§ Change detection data
□ □ □ □ □ □ □

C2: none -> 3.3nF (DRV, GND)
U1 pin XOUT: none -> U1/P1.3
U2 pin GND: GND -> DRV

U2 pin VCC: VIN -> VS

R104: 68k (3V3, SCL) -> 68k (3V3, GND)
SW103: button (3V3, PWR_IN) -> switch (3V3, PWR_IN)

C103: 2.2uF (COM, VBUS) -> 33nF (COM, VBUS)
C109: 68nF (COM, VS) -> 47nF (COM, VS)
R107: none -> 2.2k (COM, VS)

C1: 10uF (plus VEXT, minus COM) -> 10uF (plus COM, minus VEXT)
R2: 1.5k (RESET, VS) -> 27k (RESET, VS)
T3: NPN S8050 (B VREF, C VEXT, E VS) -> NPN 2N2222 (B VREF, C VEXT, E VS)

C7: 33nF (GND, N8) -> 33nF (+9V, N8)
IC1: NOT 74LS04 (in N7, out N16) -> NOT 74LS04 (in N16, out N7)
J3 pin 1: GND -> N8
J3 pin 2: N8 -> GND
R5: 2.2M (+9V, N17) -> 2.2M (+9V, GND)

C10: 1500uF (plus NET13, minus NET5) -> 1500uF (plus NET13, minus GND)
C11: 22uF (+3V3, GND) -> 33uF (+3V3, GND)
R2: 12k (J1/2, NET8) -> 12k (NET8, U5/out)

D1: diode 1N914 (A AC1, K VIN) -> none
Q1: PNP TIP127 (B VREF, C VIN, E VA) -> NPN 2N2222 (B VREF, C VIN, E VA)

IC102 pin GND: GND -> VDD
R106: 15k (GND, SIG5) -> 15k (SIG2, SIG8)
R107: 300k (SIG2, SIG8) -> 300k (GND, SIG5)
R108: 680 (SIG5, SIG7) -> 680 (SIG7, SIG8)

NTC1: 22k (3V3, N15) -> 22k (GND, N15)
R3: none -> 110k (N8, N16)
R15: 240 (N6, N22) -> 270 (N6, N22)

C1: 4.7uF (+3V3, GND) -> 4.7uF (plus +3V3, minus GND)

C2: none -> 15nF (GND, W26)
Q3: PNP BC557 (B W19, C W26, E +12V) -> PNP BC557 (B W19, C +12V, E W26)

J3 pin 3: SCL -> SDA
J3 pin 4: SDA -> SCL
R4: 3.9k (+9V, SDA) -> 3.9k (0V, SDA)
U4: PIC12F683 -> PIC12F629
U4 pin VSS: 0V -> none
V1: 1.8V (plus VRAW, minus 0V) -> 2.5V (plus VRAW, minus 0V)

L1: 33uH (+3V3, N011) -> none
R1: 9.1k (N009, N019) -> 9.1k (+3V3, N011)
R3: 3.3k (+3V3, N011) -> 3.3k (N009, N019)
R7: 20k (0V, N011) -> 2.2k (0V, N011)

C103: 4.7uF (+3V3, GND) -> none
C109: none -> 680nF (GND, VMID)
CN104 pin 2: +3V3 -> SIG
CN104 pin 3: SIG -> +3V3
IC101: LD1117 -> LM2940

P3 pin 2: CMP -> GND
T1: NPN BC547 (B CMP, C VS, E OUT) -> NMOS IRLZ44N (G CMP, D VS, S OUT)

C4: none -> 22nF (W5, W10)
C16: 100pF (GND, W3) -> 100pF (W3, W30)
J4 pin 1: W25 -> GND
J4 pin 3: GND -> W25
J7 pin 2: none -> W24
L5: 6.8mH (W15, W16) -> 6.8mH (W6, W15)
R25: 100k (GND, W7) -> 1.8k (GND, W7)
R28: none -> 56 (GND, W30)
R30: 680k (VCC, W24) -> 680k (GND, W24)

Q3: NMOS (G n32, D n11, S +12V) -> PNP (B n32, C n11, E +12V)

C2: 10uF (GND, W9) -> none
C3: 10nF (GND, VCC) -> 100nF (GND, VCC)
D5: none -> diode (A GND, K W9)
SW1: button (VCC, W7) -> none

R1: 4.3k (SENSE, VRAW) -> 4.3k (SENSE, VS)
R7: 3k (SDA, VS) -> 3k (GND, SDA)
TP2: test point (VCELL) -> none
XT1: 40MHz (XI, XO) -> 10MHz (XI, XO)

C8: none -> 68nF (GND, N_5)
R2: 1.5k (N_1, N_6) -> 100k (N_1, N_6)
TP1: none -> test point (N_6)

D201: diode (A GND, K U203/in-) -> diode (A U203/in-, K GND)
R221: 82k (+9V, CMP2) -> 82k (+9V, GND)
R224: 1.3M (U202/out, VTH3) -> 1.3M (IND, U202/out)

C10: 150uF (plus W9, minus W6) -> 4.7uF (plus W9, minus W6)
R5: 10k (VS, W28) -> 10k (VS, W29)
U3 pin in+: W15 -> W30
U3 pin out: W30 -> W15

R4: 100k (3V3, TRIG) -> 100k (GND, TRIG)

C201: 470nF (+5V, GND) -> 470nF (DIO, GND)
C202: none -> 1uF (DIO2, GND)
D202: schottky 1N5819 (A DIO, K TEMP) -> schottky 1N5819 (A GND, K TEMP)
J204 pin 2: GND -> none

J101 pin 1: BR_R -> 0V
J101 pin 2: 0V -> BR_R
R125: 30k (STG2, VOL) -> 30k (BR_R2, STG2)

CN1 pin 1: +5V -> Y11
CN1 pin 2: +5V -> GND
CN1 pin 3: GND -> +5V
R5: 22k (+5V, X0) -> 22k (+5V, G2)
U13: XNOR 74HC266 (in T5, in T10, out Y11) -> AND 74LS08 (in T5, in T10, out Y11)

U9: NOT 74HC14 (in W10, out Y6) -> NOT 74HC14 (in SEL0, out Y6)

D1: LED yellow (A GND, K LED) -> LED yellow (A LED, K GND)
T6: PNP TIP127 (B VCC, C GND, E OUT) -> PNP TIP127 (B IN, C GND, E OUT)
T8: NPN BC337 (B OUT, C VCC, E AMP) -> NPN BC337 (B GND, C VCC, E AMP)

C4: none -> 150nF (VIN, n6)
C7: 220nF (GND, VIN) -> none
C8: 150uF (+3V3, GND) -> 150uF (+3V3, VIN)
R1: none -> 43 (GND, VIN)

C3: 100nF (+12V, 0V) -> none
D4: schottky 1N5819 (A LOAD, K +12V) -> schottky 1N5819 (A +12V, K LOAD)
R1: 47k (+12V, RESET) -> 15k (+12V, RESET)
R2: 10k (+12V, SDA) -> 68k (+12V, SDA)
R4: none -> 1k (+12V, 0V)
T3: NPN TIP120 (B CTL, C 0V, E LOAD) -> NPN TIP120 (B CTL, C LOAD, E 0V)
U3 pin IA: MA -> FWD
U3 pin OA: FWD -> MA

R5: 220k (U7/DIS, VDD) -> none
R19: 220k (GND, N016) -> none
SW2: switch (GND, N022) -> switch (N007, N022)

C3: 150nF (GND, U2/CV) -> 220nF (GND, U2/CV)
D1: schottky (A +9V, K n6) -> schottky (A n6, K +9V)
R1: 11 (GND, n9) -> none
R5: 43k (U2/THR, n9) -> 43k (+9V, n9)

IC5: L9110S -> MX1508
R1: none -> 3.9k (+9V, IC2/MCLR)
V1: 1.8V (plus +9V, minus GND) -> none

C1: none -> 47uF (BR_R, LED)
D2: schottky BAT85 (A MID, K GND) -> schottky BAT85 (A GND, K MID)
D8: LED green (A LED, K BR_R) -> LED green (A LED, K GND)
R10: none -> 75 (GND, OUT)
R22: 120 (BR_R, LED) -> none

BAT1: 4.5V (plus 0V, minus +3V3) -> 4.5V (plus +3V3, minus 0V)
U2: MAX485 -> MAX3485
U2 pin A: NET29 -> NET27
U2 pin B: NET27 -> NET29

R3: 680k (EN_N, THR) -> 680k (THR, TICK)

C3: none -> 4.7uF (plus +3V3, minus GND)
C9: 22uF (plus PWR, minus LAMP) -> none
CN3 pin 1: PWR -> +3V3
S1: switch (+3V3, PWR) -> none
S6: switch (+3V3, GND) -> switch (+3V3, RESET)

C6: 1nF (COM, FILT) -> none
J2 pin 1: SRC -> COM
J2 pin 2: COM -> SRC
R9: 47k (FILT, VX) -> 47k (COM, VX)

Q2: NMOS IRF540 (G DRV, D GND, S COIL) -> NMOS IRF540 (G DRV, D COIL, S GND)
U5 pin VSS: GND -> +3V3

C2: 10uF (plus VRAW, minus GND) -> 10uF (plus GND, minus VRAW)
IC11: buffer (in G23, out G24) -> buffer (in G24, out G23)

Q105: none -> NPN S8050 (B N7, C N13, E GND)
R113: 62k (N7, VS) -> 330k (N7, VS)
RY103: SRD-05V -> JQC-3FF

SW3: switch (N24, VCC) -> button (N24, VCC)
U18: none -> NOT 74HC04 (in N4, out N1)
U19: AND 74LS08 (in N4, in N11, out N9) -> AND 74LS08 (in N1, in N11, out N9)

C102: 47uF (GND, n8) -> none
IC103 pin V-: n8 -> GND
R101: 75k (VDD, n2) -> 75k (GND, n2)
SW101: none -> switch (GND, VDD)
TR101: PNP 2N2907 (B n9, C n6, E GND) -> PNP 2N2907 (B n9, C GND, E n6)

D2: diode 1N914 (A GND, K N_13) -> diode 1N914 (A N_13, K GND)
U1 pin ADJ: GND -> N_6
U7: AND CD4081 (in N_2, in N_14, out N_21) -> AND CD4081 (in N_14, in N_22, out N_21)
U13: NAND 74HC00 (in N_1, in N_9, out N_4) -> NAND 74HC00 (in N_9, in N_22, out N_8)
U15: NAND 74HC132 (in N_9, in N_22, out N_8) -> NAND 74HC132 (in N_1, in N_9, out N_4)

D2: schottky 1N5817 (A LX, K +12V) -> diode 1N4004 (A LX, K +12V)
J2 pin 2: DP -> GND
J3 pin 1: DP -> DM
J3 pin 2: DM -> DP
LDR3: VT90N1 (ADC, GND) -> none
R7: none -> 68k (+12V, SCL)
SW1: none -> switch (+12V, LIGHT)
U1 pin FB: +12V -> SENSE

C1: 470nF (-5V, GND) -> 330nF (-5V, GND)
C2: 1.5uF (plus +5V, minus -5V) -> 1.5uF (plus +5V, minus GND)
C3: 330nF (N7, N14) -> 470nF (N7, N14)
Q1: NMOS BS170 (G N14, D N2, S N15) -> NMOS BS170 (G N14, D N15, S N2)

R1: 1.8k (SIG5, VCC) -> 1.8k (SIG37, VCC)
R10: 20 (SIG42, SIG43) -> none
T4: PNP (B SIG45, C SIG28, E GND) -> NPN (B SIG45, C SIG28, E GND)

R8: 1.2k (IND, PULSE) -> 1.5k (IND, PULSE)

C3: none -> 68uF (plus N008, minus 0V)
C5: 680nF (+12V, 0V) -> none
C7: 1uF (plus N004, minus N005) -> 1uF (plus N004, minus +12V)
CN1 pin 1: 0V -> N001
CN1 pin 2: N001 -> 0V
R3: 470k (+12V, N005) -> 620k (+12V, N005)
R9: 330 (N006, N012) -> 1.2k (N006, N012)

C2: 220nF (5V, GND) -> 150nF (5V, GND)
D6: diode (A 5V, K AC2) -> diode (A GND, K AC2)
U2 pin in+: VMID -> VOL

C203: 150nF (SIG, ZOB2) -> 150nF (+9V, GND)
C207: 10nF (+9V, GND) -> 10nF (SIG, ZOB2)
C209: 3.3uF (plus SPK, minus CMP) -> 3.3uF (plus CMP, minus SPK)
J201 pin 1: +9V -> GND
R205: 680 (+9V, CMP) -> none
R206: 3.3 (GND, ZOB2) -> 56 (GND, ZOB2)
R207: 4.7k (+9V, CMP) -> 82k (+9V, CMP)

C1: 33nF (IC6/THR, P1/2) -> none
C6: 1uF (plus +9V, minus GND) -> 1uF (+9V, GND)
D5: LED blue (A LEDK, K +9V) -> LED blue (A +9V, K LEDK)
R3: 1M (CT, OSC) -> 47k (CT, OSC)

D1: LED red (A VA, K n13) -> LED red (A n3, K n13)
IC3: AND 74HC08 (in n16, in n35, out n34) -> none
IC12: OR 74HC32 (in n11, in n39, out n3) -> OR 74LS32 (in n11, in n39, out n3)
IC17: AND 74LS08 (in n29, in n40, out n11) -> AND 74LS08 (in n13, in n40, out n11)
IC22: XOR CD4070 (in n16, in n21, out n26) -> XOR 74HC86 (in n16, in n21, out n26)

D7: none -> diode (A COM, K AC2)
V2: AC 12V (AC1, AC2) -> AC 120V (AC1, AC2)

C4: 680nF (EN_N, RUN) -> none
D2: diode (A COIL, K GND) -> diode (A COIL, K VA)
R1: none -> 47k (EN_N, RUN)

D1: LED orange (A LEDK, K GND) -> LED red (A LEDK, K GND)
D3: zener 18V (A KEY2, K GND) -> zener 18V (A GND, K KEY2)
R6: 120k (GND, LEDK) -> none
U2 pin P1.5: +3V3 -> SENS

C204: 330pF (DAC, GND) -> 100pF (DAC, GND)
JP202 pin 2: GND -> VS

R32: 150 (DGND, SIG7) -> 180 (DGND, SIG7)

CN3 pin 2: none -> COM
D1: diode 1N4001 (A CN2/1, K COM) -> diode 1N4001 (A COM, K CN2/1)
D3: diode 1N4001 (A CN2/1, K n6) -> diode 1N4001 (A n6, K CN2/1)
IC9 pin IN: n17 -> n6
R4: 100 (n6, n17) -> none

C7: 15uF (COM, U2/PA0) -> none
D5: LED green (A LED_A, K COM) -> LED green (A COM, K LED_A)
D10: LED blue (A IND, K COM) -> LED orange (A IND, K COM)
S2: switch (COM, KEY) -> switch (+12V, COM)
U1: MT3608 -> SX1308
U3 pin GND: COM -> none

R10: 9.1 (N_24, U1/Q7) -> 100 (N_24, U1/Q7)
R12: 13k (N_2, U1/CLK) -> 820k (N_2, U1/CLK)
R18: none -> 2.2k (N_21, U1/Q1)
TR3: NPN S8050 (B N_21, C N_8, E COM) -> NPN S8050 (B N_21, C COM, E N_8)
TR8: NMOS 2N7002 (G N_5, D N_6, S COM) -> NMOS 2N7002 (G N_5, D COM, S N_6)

□ □ □ □ □ □ □

§ TASK
Restate word for word the lines of the data above, starting at the line containing "J2 pin 2: COM -> SRC" and ending at the line containing "SW101: none -> switch (GND, VDD)", both included, and nothing more.

§ REPLY
J2 pin 2: COM -> SRC
R9: 47k (FILT, VX) -> 47k (COM, VX)

Q2: NMOS IRF540 (G DRV, D GND, S COIL) -> NMOS IRF540 (G DRV, D COIL, S GND)
U5 pin VSS: GND -> +3V3

C2: 10uF (plus VRAW, minus GND) -> 10uF (plus GND, minus VRAW)
IC11: buffer (in G23, out G24) -> buffer (in G24, out G23)

Q105: none -> NPN S8050 (B N7, C N13, E GND)
R113: 62k (N7, VS) -> 330k (N7, VS)
RY103: SRD-05V -> JQC-3FF

SW3: switch (N24, VCC) -> button (N24, VCC)
U18: none -> NOT 74HC04 (in N4, out N1)
U19: AND 74LS08 (in N4, in N11, out N9) -> AND 74LS08 (in N1, in N11, out N9)

C102: 47uF (GND, n8) -> none
IC103 pin V-: n8 -> GND
R101: 75k (VDD, n2) -> 75k (GND, n2)
SW101: none -> switch (GND, VDD)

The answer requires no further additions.